## Prompt:
Stop after the line holding "(637, 490) = (277, 389): yellow". Repeat exactly every line before it in the records below, that line too, and leave out the pictures.

▼▼▼

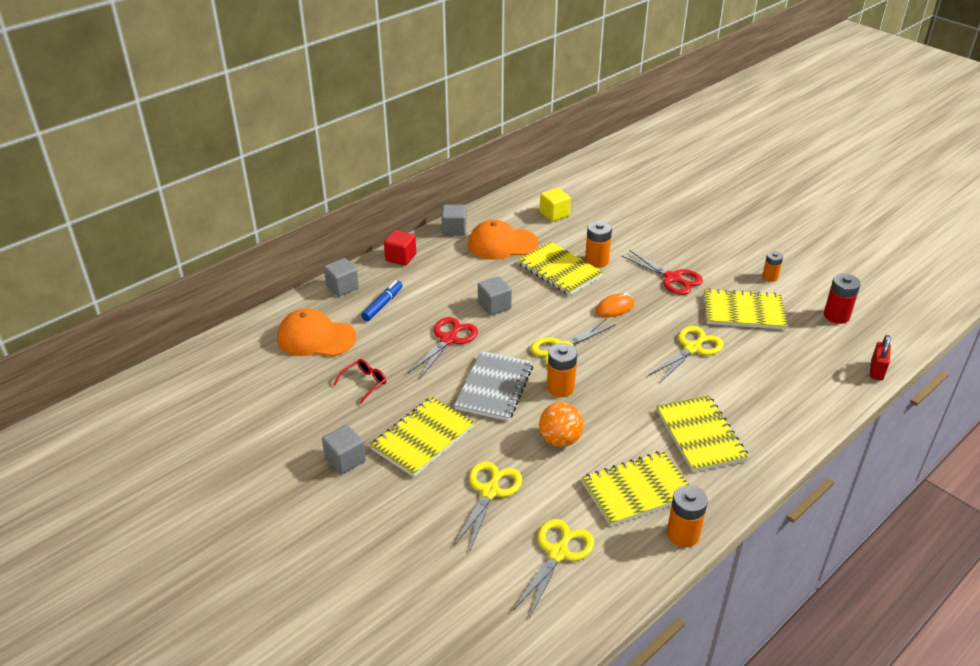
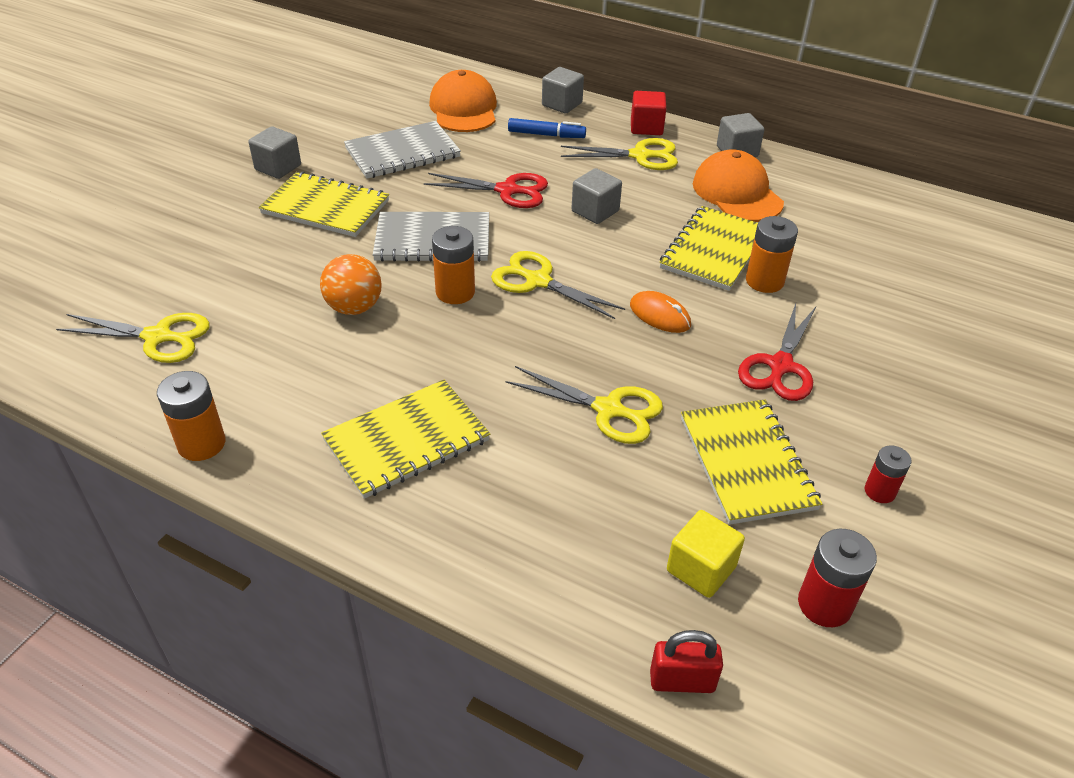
camera: 70 degrees right, 5 degrees up
(364, 383) = (402, 153): red glasses -> grey notebook
(490, 491) = (250, 269): yellow scissors -> yellow scissors (640, 156)
(554, 214) = (851, 224): yellow cube -> yellow cube (701, 569)
(637, 490) = (277, 389): yellow notebook -> none
(770, 277) = (879, 491): orange battery -> red battery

▲▲▲

## Solution to this exercise:
camera: 70 degrees right, 5 degrees up
(364, 383) = (402, 153): red glasses -> grey notebook
(490, 491) = (250, 269): yellow scissors -> yellow scissors (640, 156)
(554, 214) = (851, 224): yellow cube -> yellow cube (701, 569)
(637, 490) = (277, 389): yellow notebook -> none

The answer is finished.